# GIVEN DATA
»»
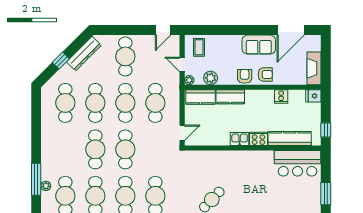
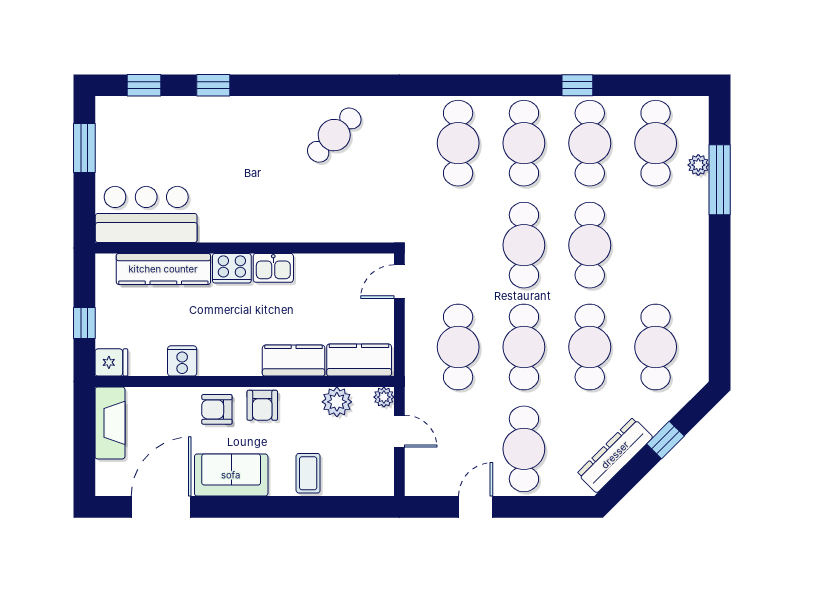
door: (163, 30) -> (476, 507), moved
coffee table: (199, 47) -> (308, 473), moved
window: (326, 130) -> (84, 323), moved

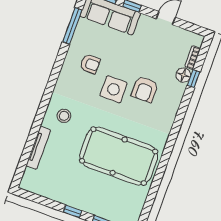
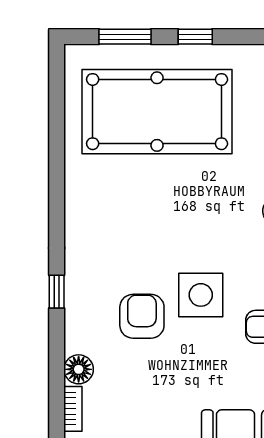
window: (194, 79) -> (57, 292), moved
pool table: (119, 156) -> (157, 112), moved

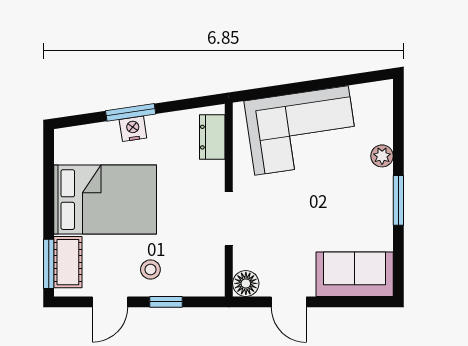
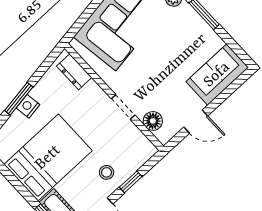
doorway: (229, 219) -> (123, 107), width x0.73
floor lamp: (246, 283) -> (153, 121), moved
««
# DIRECTIONS FOR THIS TASK
Set down word for word every line from the line containing "pool table: (119, 156) -> (157, 112), moved" through the last line of the entries, and nothing more; no pictures.

# YOUR RESPONSE
pool table: (119, 156) -> (157, 112), moved

doorway: (229, 219) -> (123, 107), width x0.73
floor lamp: (246, 283) -> (153, 121), moved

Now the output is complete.